# Data supplied
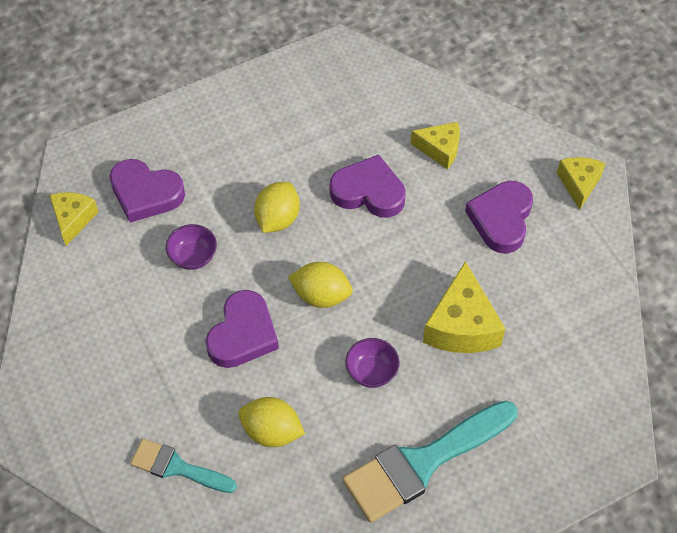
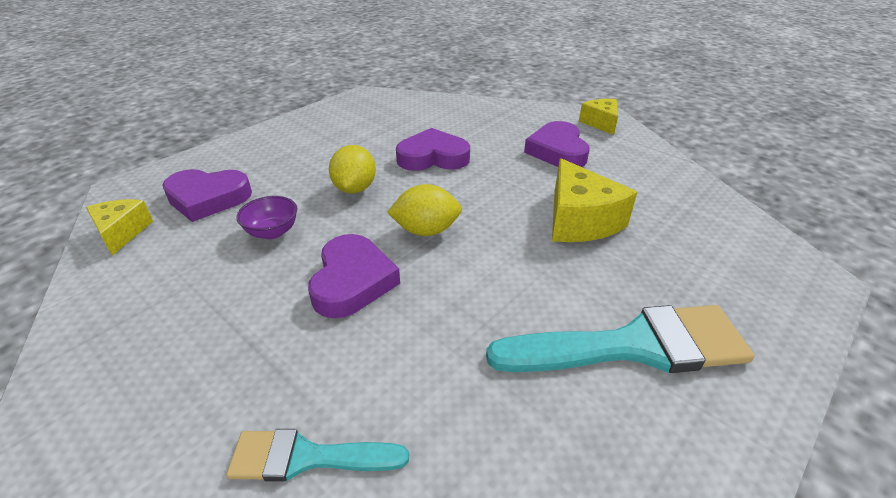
camera: 20 degrees left, 20 degrees down
yellow lemon [238,397,305,447] -> none
turquoise brush [343,400,518,523] -> turquoise brush turned 135 degrees counterclockwise [486,305,754,373]
purple bowl [345,338,400,388] -> none
yellow cheese [411,122,460,170] -> none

# To do
The response should consist only of the lines from the one containing "turquoise brush [343,400,518,523]" to the end of the material above, both included.

# Written solution
turquoise brush [343,400,518,523] -> turquoise brush turned 135 degrees counterclockwise [486,305,754,373]
purple bowl [345,338,400,388] -> none
yellow cheese [411,122,460,170] -> none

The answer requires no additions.